Data listing:
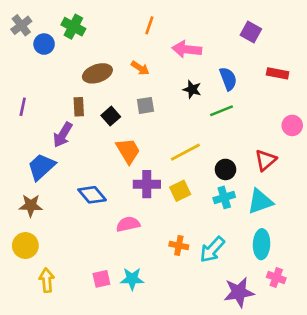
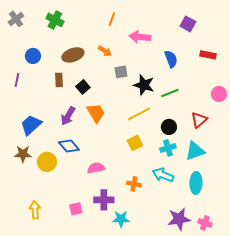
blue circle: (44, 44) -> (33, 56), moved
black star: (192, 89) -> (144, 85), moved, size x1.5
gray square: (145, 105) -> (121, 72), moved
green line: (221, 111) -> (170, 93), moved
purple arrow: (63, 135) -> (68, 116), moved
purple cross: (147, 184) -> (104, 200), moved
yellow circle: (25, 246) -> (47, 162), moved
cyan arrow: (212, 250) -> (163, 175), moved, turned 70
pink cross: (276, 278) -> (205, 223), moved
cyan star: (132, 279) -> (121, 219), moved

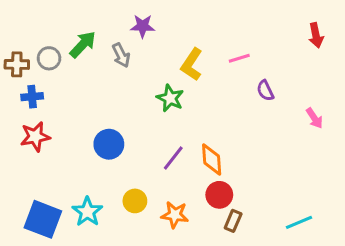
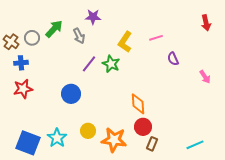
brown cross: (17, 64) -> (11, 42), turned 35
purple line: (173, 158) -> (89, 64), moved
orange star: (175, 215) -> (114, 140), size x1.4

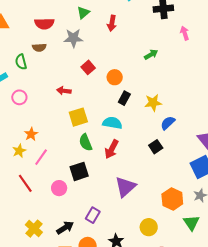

Required work: The whole listing should be reproduced exactly. Images don't go in.

Solution to this exercise:
blue circle: (44, 44) -> (33, 56), moved
black star: (192, 89) -> (144, 85), moved, size x1.5
gray square: (145, 105) -> (121, 72), moved
green line: (221, 111) -> (170, 93), moved
purple arrow: (63, 135) -> (68, 116), moved
purple cross: (147, 184) -> (104, 200), moved
yellow circle: (25, 246) -> (47, 162), moved
cyan arrow: (212, 250) -> (163, 175), moved, turned 70
pink cross: (276, 278) -> (205, 223), moved
cyan star: (132, 279) -> (121, 219), moved

brown cross: (17, 64) -> (11, 42), turned 35
purple line: (173, 158) -> (89, 64), moved
orange star: (175, 215) -> (114, 140), size x1.4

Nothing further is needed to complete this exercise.